## EXERCISE REQUIREMENTS
Please return the data that follows precisely as written, but without the images.

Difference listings
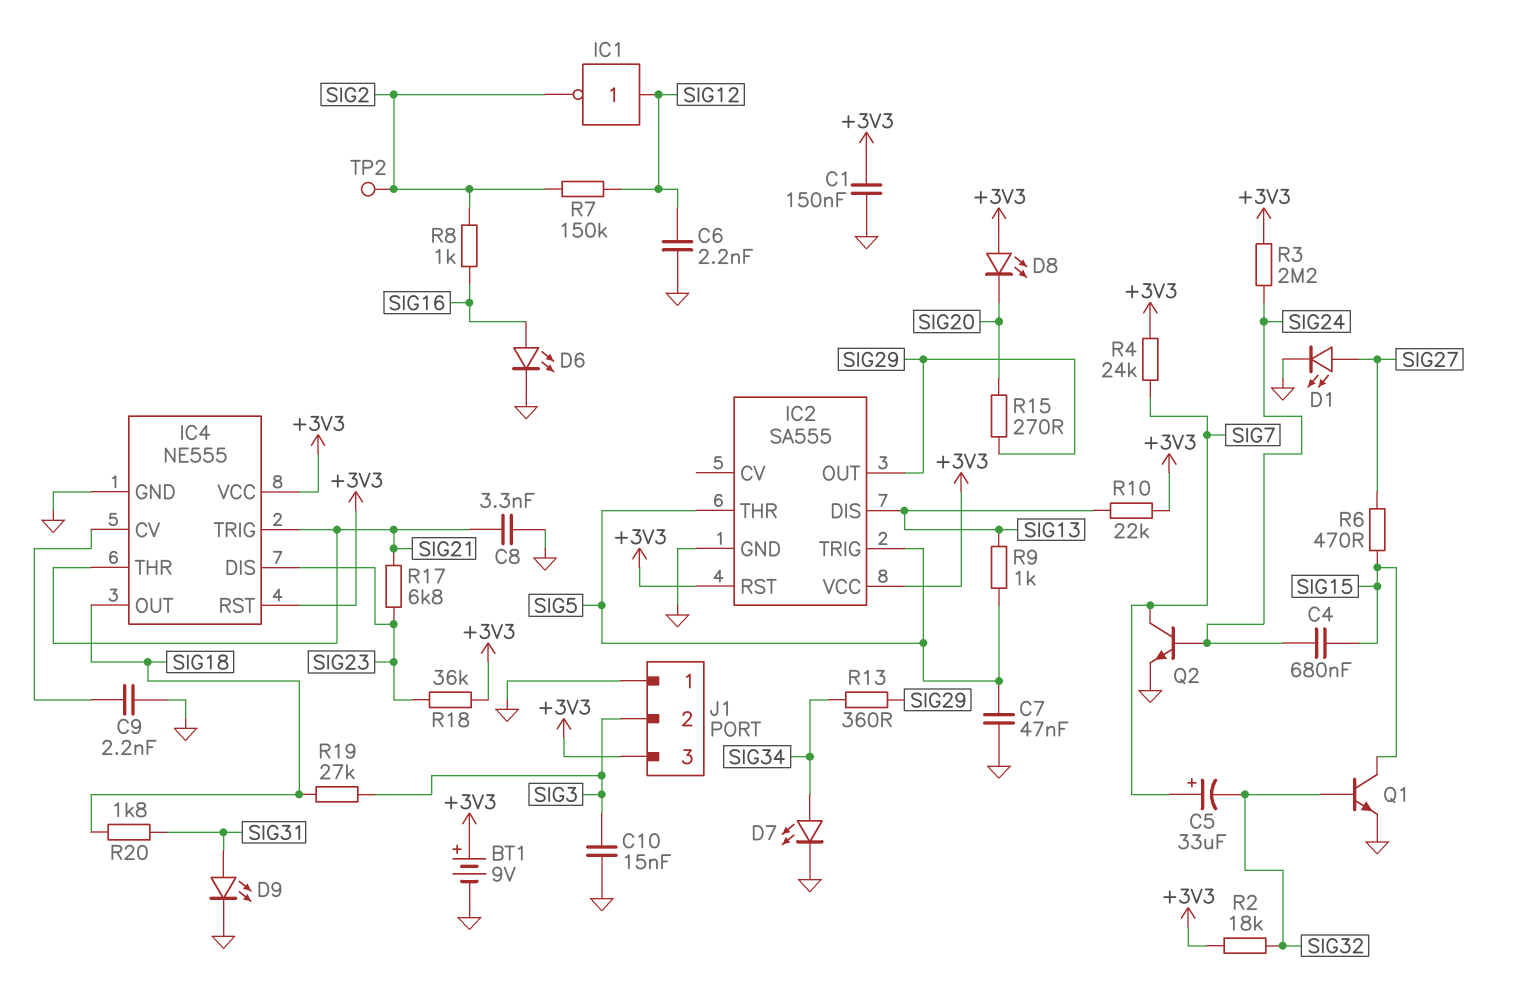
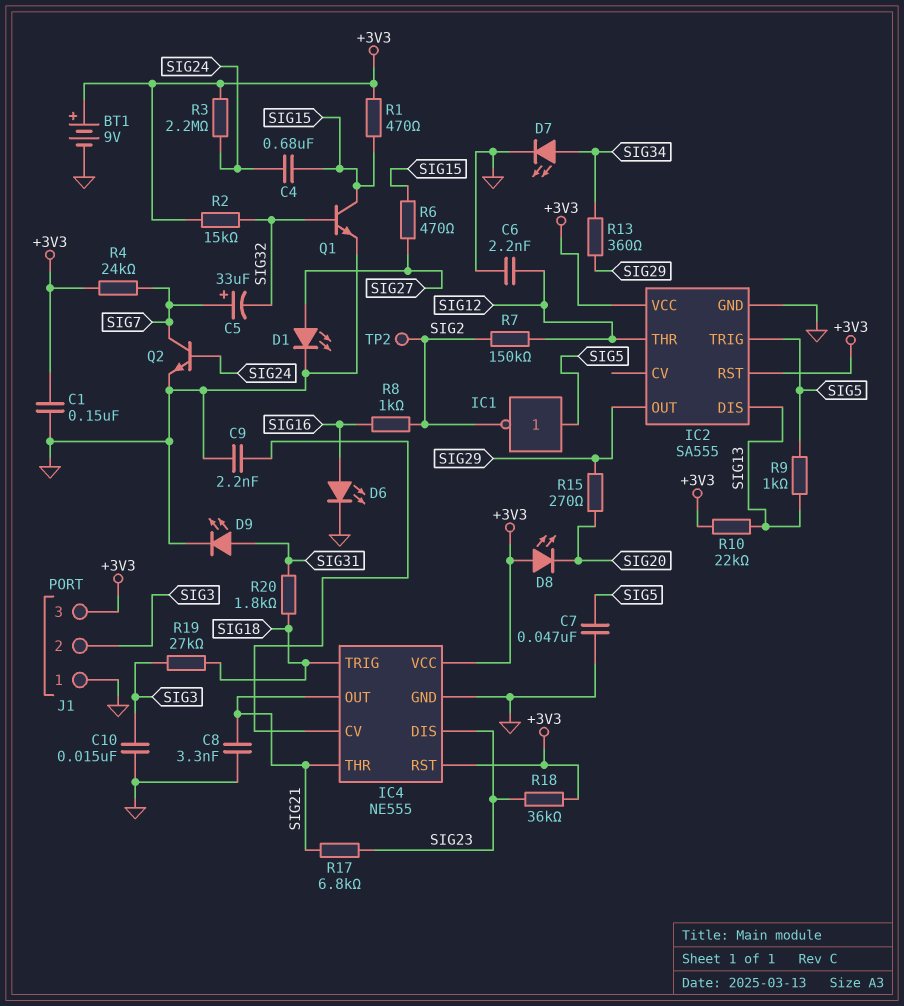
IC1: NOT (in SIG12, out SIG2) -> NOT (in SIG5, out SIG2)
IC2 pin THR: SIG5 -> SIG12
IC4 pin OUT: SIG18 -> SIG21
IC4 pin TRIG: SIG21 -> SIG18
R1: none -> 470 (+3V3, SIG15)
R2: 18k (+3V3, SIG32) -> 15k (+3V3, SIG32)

## RESULT OF THIS TASK
IC1: NOT (in SIG12, out SIG2) -> NOT (in SIG5, out SIG2)
IC2 pin THR: SIG5 -> SIG12
IC4 pin OUT: SIG18 -> SIG21
IC4 pin TRIG: SIG21 -> SIG18
R1: none -> 470 (+3V3, SIG15)
R2: 18k (+3V3, SIG32) -> 15k (+3V3, SIG32)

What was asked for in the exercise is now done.